+++ EXTRACTED MATERIAL +++
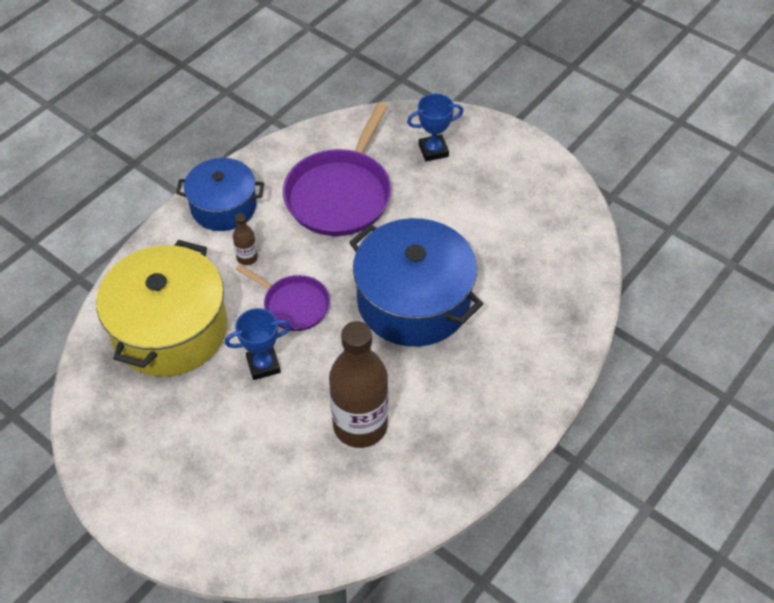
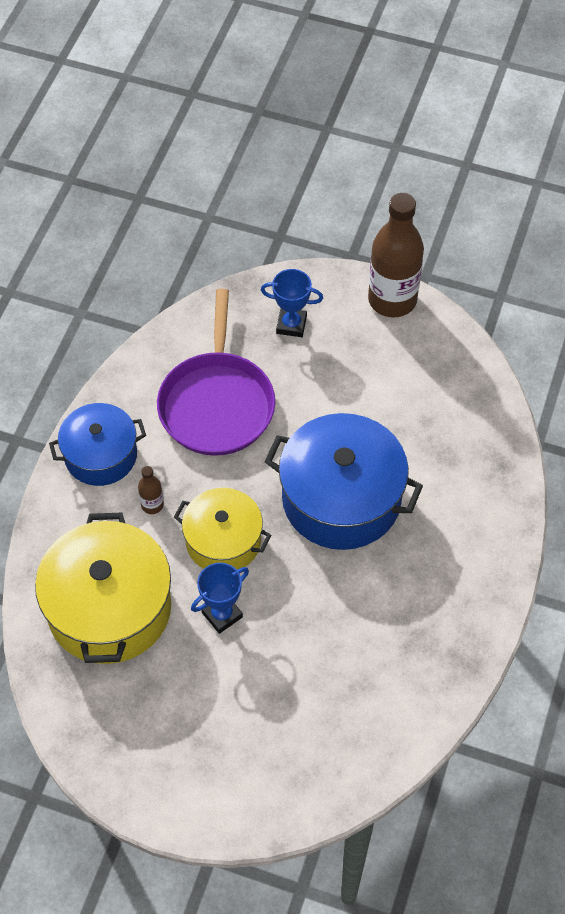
camera: 20 degrees left, 5 degrees up
(293, 305) = (223, 541): purple pan -> yellow pot
(360, 425) = (344, 645): brown bottle -> brown bottle (392, 300)
(433, 150) = (291, 325): blue trophy -> blue trophy turned 45 degrees clockwise

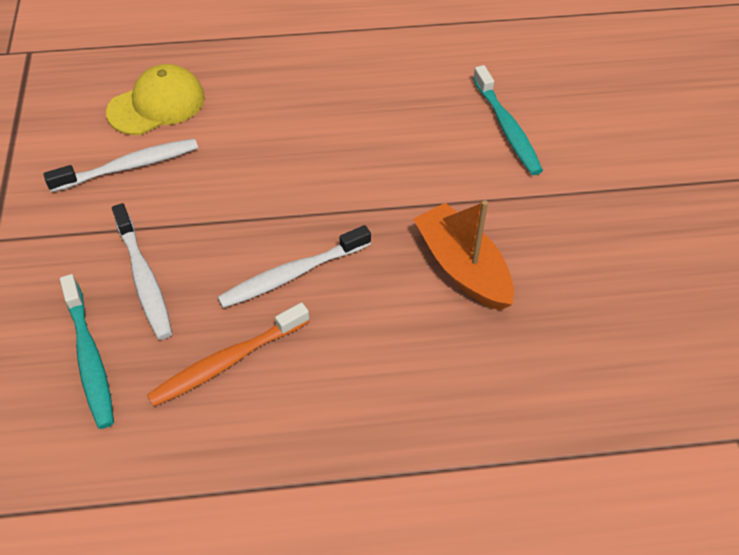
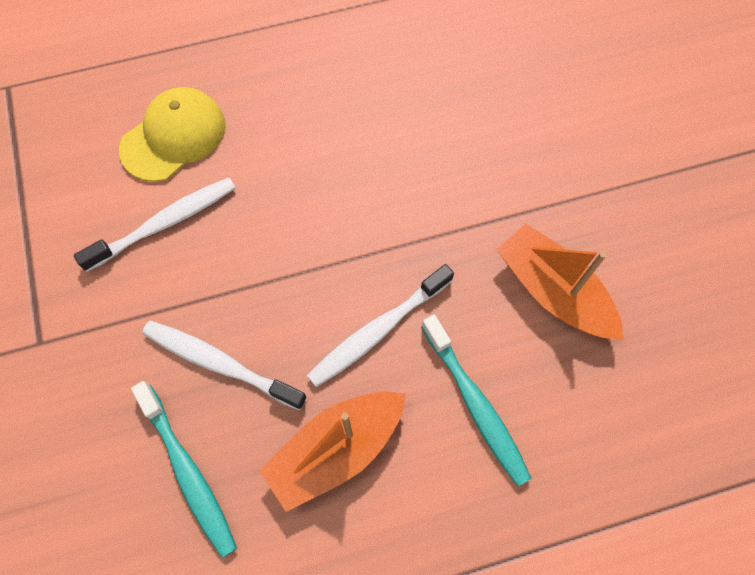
camera: 10 degrees left, 15 degrees up
(144, 278) = (220, 363): white toothbrush -> white toothbrush turned 150 degrees clockwise
(227, 362) = (336, 450): orange toothbrush -> orange boat
(507, 128) = (561, 108): turquoise toothbrush -> turquoise toothbrush (475, 404)

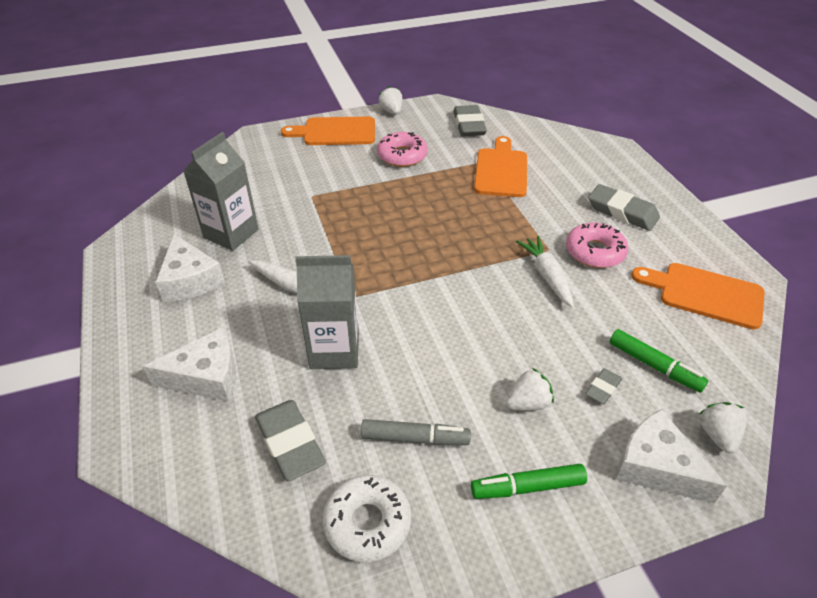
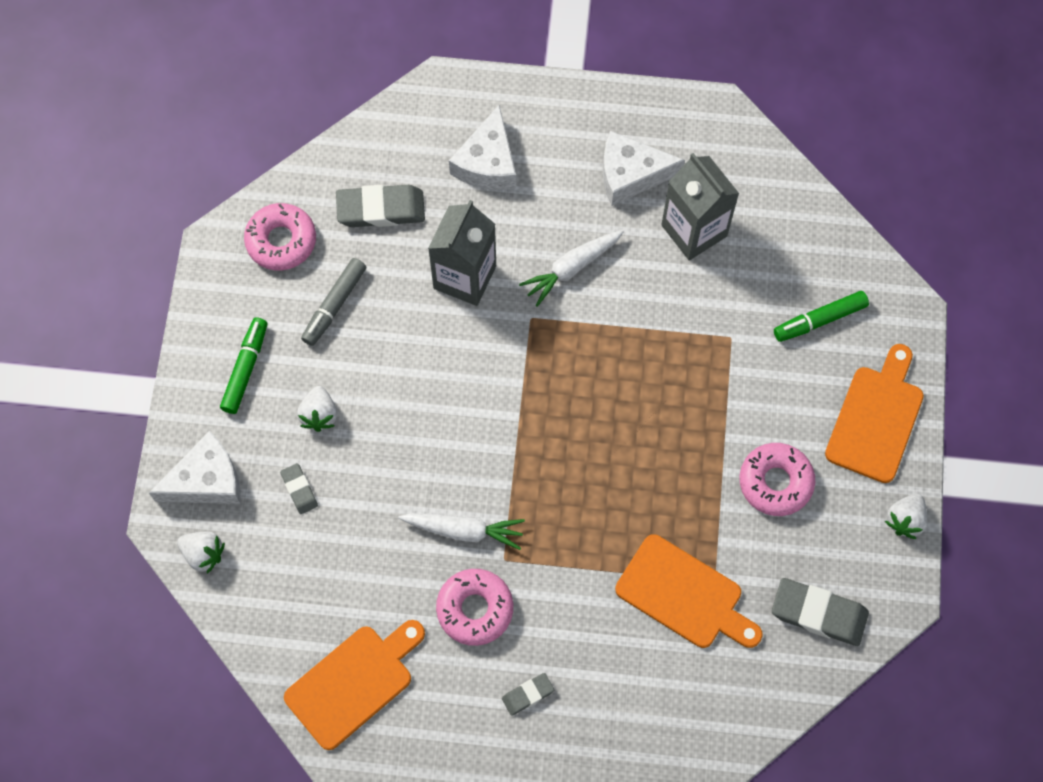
camera: 115 degrees right, 25 degrees up
(367, 522) = (281, 241): white donut -> pink donut
(391, 111) = (905, 520): white strawberry -> white strawberry turned 120 degrees clockwise
(622, 212) = (528, 695): grey eraser -> grey eraser, size x0.53
(654, 366) = (297, 555): green marker -> green marker (819, 320)

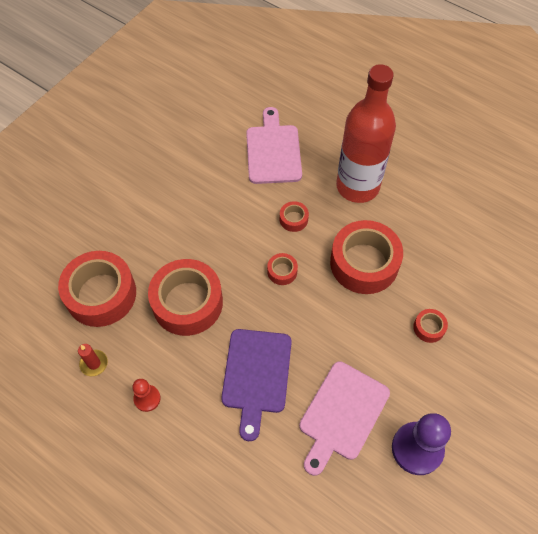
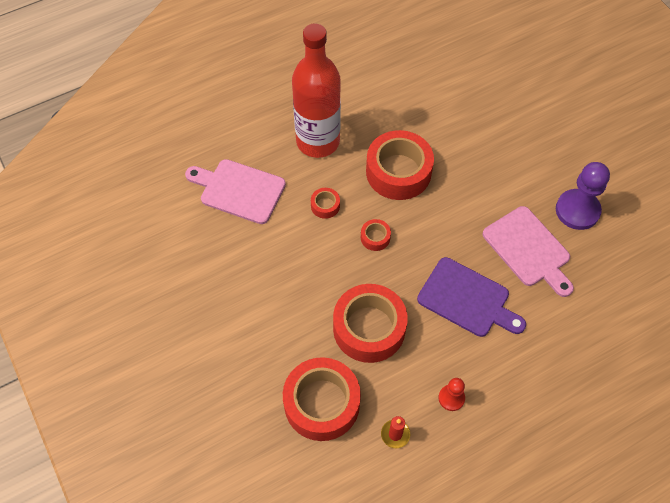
camera: 65 degrees left, 0 degrees up
(429, 328) = (480, 154): red tape -> none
+++
→ DESCRIPTION OF THE TASK: Minus its pictures, the full listing should be copied verbatim.

→ RESULT:
camera: 20 degrees left, 5 degrees up
(293, 305) = (223, 541): purple pan -> yellow pot
(360, 425) = (344, 645): brown bottle -> brown bottle (392, 300)
(433, 150) = (291, 325): blue trophy -> blue trophy turned 45 degrees clockwise

camera: 10 degrees left, 15 degrees up
(144, 278) = (220, 363): white toothbrush -> white toothbrush turned 150 degrees clockwise
(227, 362) = (336, 450): orange toothbrush -> orange boat
(507, 128) = (561, 108): turquoise toothbrush -> turquoise toothbrush (475, 404)

camera: 115 degrees right, 25 degrees up
(367, 522) = (281, 241): white donut -> pink donut
(391, 111) = (905, 520): white strawberry -> white strawberry turned 120 degrees clockwise
(622, 212) = (528, 695): grey eraser -> grey eraser, size x0.53
(654, 366) = (297, 555): green marker -> green marker (819, 320)

camera: 65 degrees left, 0 degrees up
(429, 328) = (480, 154): red tape -> none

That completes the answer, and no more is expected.